## What you need to do
Show every line in the records below that contains the string "shortInstrumentName".

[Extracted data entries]
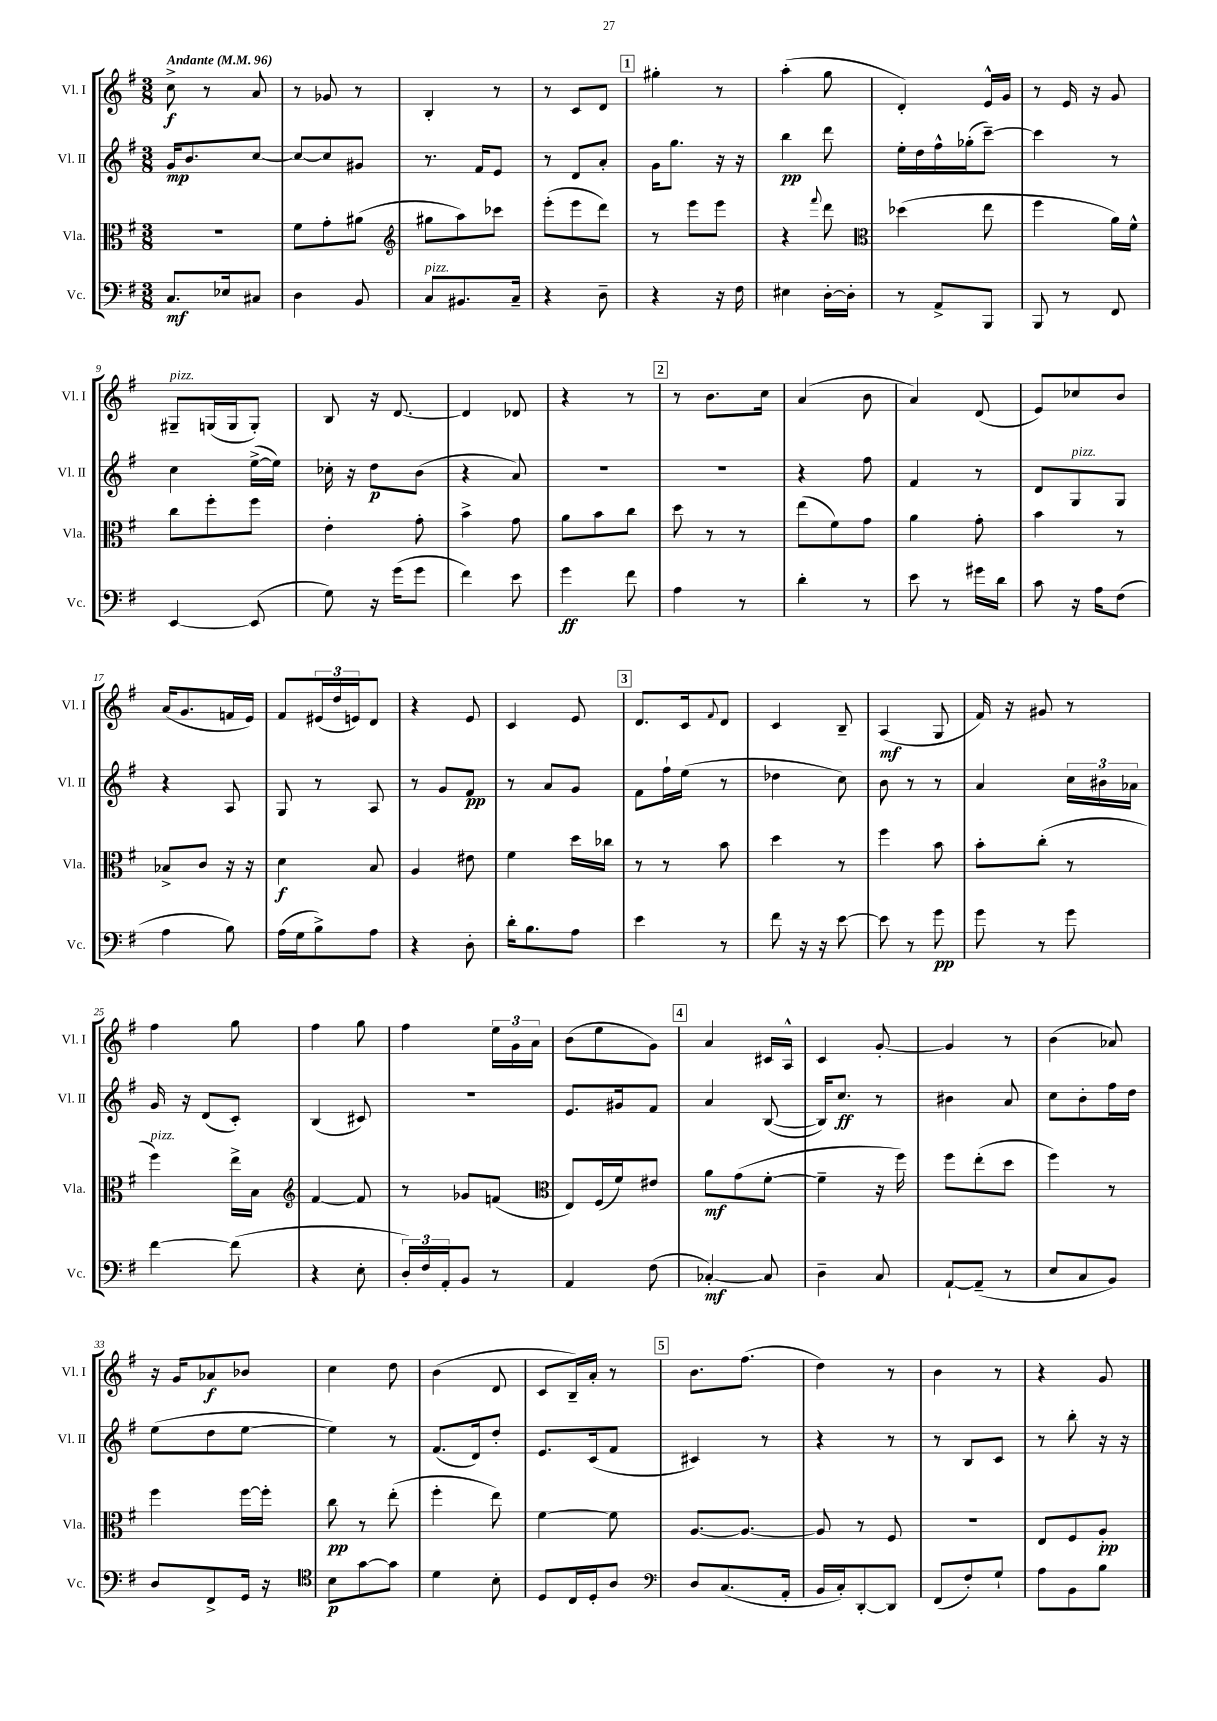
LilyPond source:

<<
\new StaffGroup <<
\new Staff = "s0" \with { instrumentName = "Vl. I" shortInstrumentName = "Vl. I" } {
    \clef treble \key g \major \numericTimeSignature \time 3/8 \tempo "Andante" 4 = 96
    c''8->\f r8 a'8 |
    r8 ges'8 r8 |
    b4-. r8 |
    r8 c'8 d'8 |
    \mark \markup { \box "1" } gis''4-. r8 |
    a''4-.( g''8 |
    d'4-.) e'16-^ g'16 |
    r8 e'16 r16 g'8 |
    gis8--^\markup { \italic "pizz." } g16( g16 g8-.) |
    b8 r16 d'8.~ |
    d'4 des'8 |
    r4 r8 |
    \mark \markup { \box "2" } r8 b'8. c''16 |
    a'4( b'8 |
    a'4) d'8( |
    e'8) ces''8 b'8 |
    a'16( g'8. f'16 e'16) |
    fis'8 \tuplet 3/2 { eis'16( d''16 e'16) } d'8 |
    r4 e'8 |
    c'4 e'8 |
    \mark \markup { \box "3" } d'8. c'16 \appoggiatura { fis'8 } d'8 |
    c'4 b8-- |
    a4\mf( g8 |
    fis'16) r16 gis'8 r8 |
    fis''4 g''8 |
    fis''4 g''8 |
    fis''4 \tuplet 3/2 { e''16 g'16 a'16 } |
    b'8( e''8 g'8) |
    \mark \markup { \box "4" } a'4 cis'16 a16-^ |
    c'4 g'8~-. |
    g'4 r8 |
    b'4( aes'8) |
    r16 g'16 aes'8\f bes'8 |
    c''4 d''8 |
    b'4( d'8 |
    c'8 b16--) a'16-. r8 |
    \mark \markup { \box "5" } b'8. fis''8.( |
    d''4) r8 |
    b'4 r8 |
    r4 g'8 \bar "|." |
}
\new Staff = "s1" \with { instrumentName = "Vl. II" shortInstrumentName = "Vl. II" } {
    \clef treble \key g \major \numericTimeSignature \time 3/8
    g'16\mp b'8. c''8~ |
    c''8~ c''8 gis'8 |
    r8. fis'16 e'8 |
    r8 d'8 a'8-. |
    \mark \markup { \box "1" } g'16 g''8. r16 r16 |
    b''4\pp d'''8 |
    e''16-. d''16 fis''16-^ ges''16-.( c'''8~--) |
    c'''4 r8 |
    c''4 e''16~->( e''16) |
    ces''16-. r16 d''8\p b'8( |
    r4 a'8) |
    R4. |
    \mark \markup { \box "2" } R4. |
    r4 fis''8 |
    fis'4 r8 |
    d'8 g8^\markup { \italic "pizz." } g8 |
    r4 a8 |
    g8 r8 a8 |
    r8 g'8 fis'8\pp |
    r8 a'8 g'8 |
    \mark \markup { \box "3" } fis'8 fis''16-! e''16( r8 |
    des''4 c''8) |
    b'8 r8 r8 |
    a'4 \tuplet 3/2 { c''16 bis'16 aes'16 } |
    g'16 r16 d'8( c'8-.) |
    b4( cis'8) |
    R4. |
    e'8. gis'16 fis'8 |
    \mark \markup { \box "4" } a'4 b8~( |
    b16) c''8.\ff r8 |
    bis'4 a'8 |
    c''8 b'8-. fis''16 d''16 |
    e''8( d''8 e''8~ |
    e''4) r8 |
    fis'8.( d'16) d''8-. |
    e'8. c'16( fis'8 |
    \mark \markup { \box "5" } cis'4) r8 |
    r4 r8 |
    r8 b8 c'8 |
    r8 b''8-. r16 r16 \bar "|." |
}
\new Staff = "s2" \with { instrumentName = "Vla." shortInstrumentName = "Vla." } {
    \clef alto \key g \major \numericTimeSignature \time 3/8
    r4. |
    fis'8 g'8-. ais'8( |
    \clef treble gis''8 a''8) ces'''8 |
    e'''8-.( e'''8 d'''8) |
    \mark \markup { \box "1" } r8 e'''8 e'''8 |
    r4 \appoggiatura { fis'''8 } d'''8 |
    \clef alto des''4( e''8 |
    fis''4 a'16) fis'16-^ |
    c''8 fis''8-. fis''8 |
    e'4-. g'8-. |
    b'4-> g'8 |
    a'8 b'8 c''8 |
    \mark \markup { \box "2" } d''8 r8 r8 |
    e''8( fis'8) g'8 |
    a'4 g'8-. |
    b'4 r8 |
    bes8-> c'8 r16 r16 |
    d'4\f b8 |
    a4 eis'8 |
    fis'4 d''16 ces''16 |
    \mark \markup { \box "3" } r8 r8 b'8 |
    d''4 r8 |
    fis''4 b'8 |
    b'8-. c''8-.( r8 |
    fis''4^\markup { \italic "pizz." }) e''16-> b16 |
    \clef treble fis'4~ fis'8 |
    r8 ges'8 f'8( |
    \clef alto e8) fis16( fis'16) eis'8 |
    \mark \markup { \box "4" } a'8\mf g'8( fis'8~-. |
    fis'4-- r16 fis''16) |
    fis''8 e''8-.( d''8 |
    fis''4) r8 |
    fis''4 fis''16~ fis''16-. |
    c''8\pp r8 e''8-.( |
    fis''4-. e''8) |
    fis'4~ fis'8 |
    \mark \markup { \box "5" } a8.~ a8.~ |
    a8 r8 fis8 |
    R4. |
    e8 fis8 a8-.\pp \bar "|." |
}
\new Staff = "s3" \with { instrumentName = "Vc." shortInstrumentName = "Vc." } {
    \clef bass \key g \major \numericTimeSignature \time 3/8
    c8.\mf ees16 cis8 |
    d4 b,8 |
    c8^\markup { \italic "pizz." } bis,8. c16-- |
    r4 d8-- |
    \mark \markup { \box "1" } r4 r16 fis16 |
    eis4 d16~-. d16-. |
    r8 a,8-> b,,8 |
    b,,8 r8 fis,8 |
    e,4~ e,8( |
    g8) r16 g'16( g'8 |
    fis'4) e'8 |
    g'4\ff fis'8 |
    \mark \markup { \box "2" } a4 r8 |
    d'4-. r8 |
    e'8 r8 gis'16 d'16 |
    c'8 r16 a16 fis8( |
    a4 b8) |
    a16( g16 b8->) a8 |
    r4 d8-. |
    d'16-. b8. a8 |
    \mark \markup { \box "3" } e'4 r8 |
    fis'8 r16 r16 e'8~ |
    e'8 r8 g'8\pp |
    g'8 r8 g'8 |
    fis'4~ fis'8( |
    r4 e8-. |
    \tuplet 3/2 { d16-.) fis16 a,16-. } b,8 r8 |
    a,4 fis8( |
    \mark \markup { \box "4" } ces4~-.\mf) ces8 |
    d4-- c8 |
    a,8~-! a,8--( r8 |
    e8 c8 b,8) |
    d8 fis,8-> g,16 r16 |
    \clef tenor b8\p g'8~ g'8 |
    d'4 b8-. |
    d8 c16 d16-. a8 |
    \mark \markup { \box "5" } \clef bass d8 c8.( a,16-. |
    b,16 c16-.) d,8~-. d,8 |
    fis,8( fis8-.) g8-! |
    a8 b,8 b8 \bar "|." |
}
>>
>>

## Output for this task
\new Staff = "s0" \with { instrumentName = "Vl. I" shortInstrumentName = "Vl. I" } {
\new Staff = "s1" \with { instrumentName = "Vl. II" shortInstrumentName = "Vl. II" } {
\new Staff = "s2" \with { instrumentName = "Vla." shortInstrumentName = "Vla." } {
\new Staff = "s3" \with { instrumentName = "Vc." shortInstrumentName = "Vc." } {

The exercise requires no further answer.